Work instruction =>
Pictures stay out of the copy. Retype exactly the lines below from the one with "(284, 338) = (114, 164): yellow" through the one with "(287, 347) = (325, 364): white".

Scene difference descriptions =>
------------------------------------------------------------------------

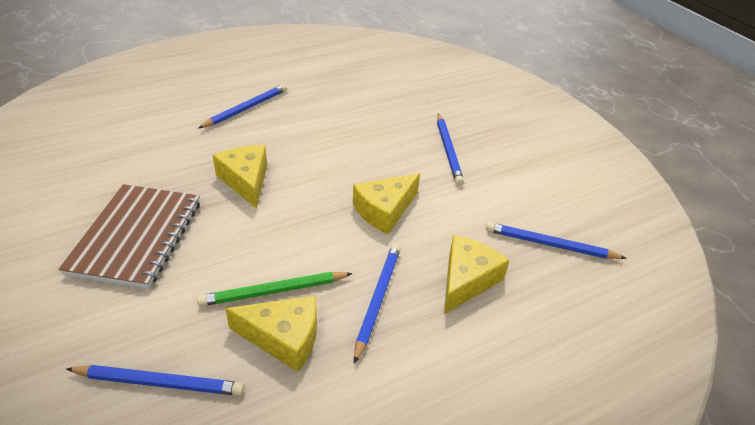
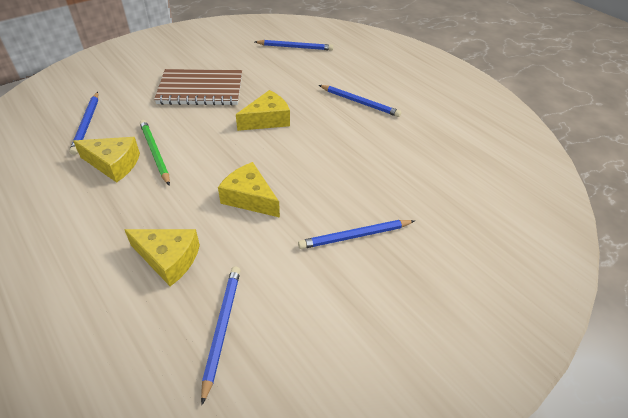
camera: 80 degrees right, 5 degrees up
(284, 338) = (114, 164): yellow cheese -> yellow cheese turned 75 degrees counterclockwise
(378, 300) = (146, 205): blue pencil -> blue pencil (295, 47)

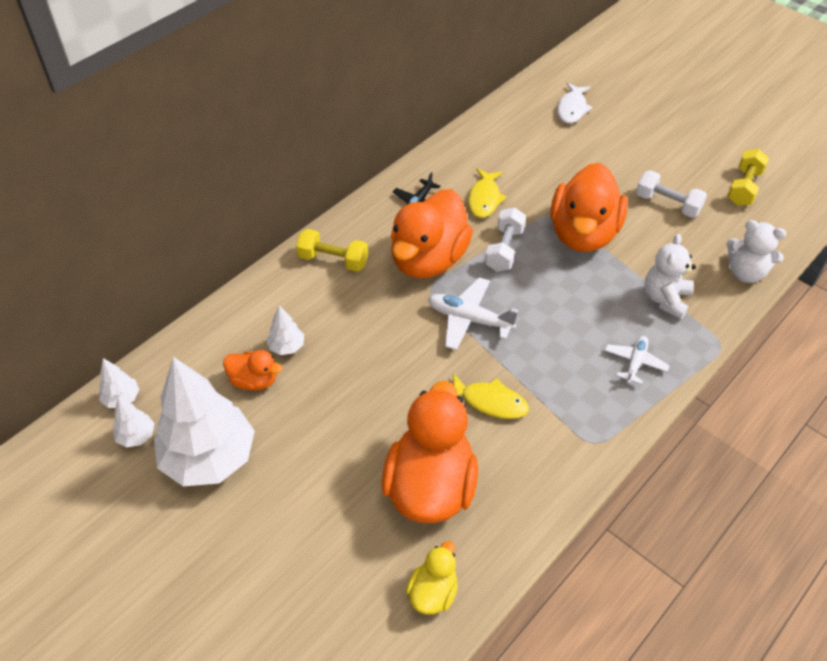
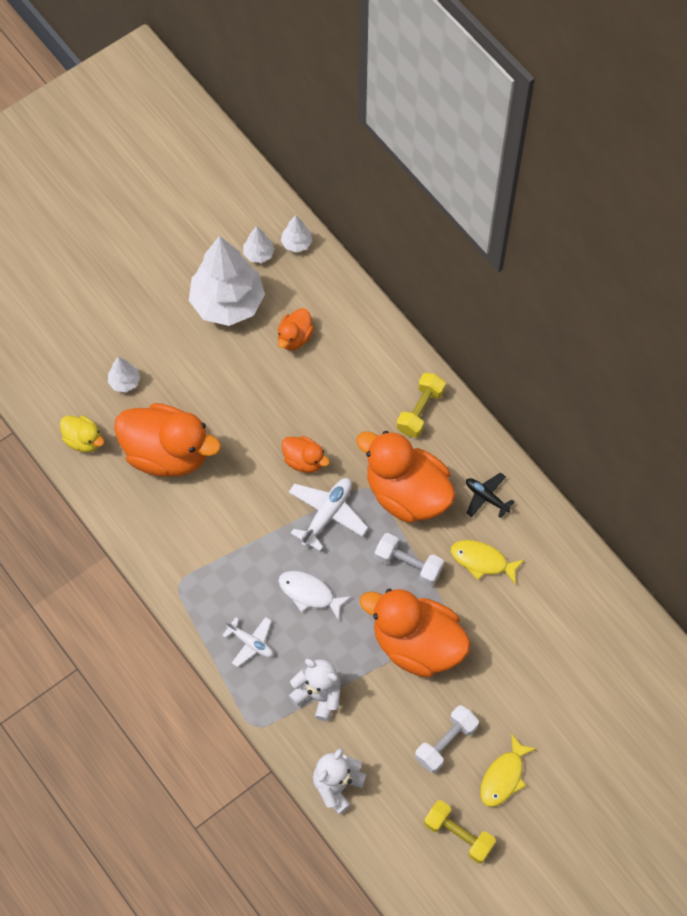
camera: 100 degrees right, 15 degrees up
(287, 347) = (325, 364): white tree -> white tree (124, 382)
(410, 348) = (304, 460): none -> orange duck
(490, 402) = (235, 513): yellow fish -> yellow fish (504, 777)
(572, 109) = (618, 689): white fish -> white fish (309, 593)

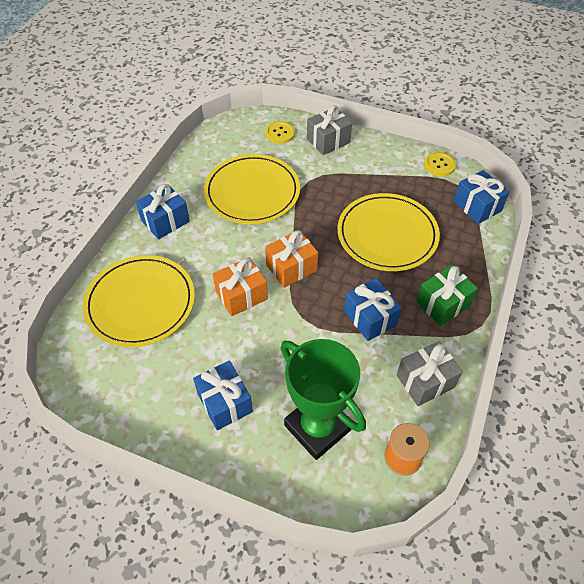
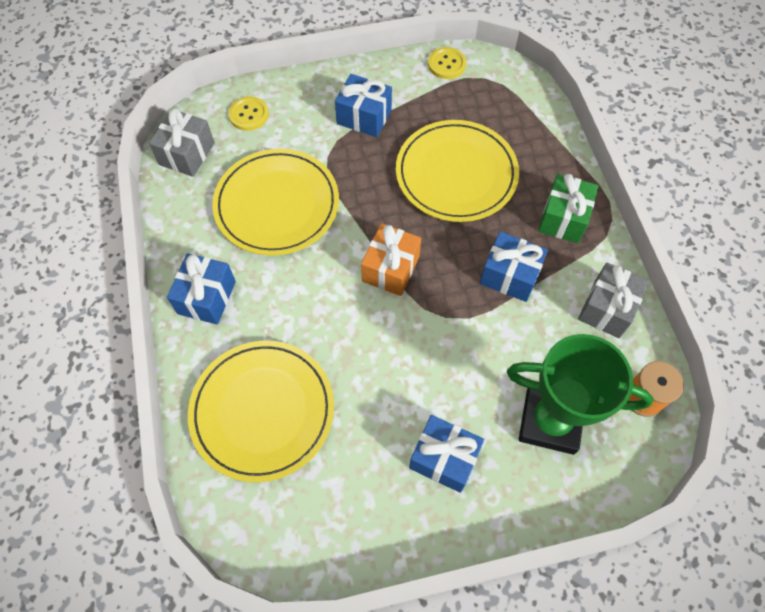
camera: 35 degrees left, 10 degrees up
(241, 295) = (365, 332): orange gift -> none
(328, 141) = (310, 96): grey gift -> grey gift (187, 154)
(477, 206) = (516, 92): blue gift -> blue gift (364, 117)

------------------------------------------------------------------------

Response box =>
(284, 338) = (114, 164): yellow cheese -> yellow cheese turned 75 degrees counterclockwise
(378, 300) = (146, 205): blue pencil -> blue pencil (295, 47)

camera: 100 degrees right, 15 degrees up
(287, 347) = (325, 364): white tree -> white tree (124, 382)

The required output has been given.